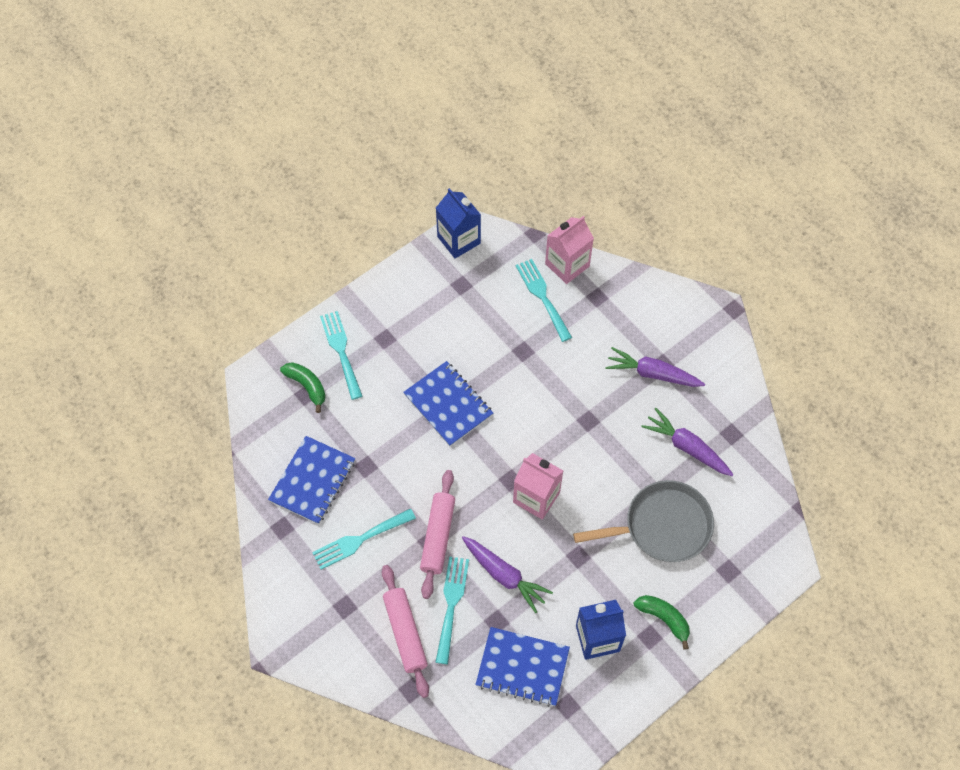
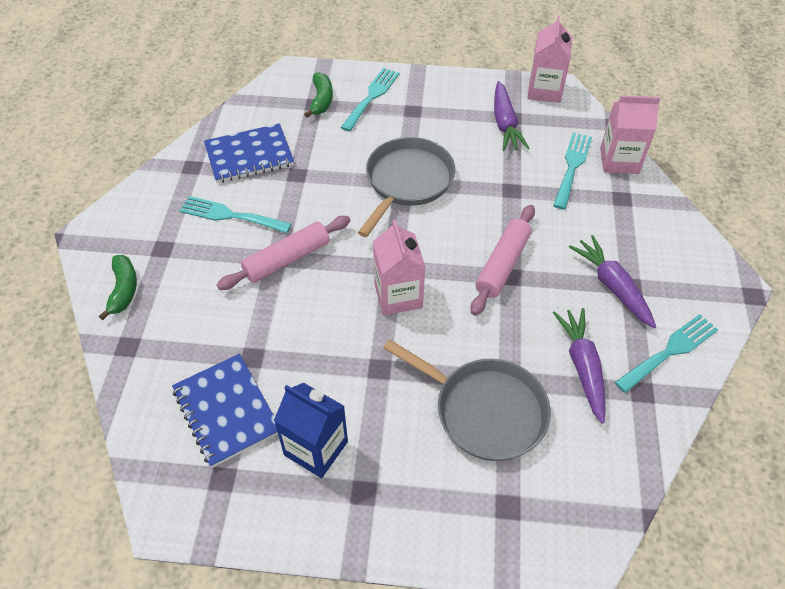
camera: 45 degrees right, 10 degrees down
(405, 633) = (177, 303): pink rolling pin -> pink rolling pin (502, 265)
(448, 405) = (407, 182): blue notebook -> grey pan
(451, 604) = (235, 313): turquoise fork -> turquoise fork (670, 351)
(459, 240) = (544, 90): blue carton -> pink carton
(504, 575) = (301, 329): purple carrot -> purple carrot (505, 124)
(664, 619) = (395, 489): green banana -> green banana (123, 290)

==*==

--- What you should do ---
Omit the pictures, then set down all the remaining data exactly as given.

--- Your solution ---
camera: 45 degrees right, 10 degrees down
(405, 633) = (177, 303): pink rolling pin -> pink rolling pin (502, 265)
(448, 405) = (407, 182): blue notebook -> grey pan
(451, 604) = (235, 313): turquoise fork -> turquoise fork (670, 351)
(459, 240) = (544, 90): blue carton -> pink carton
(504, 575) = (301, 329): purple carrot -> purple carrot (505, 124)
(664, 619) = (395, 489): green banana -> green banana (123, 290)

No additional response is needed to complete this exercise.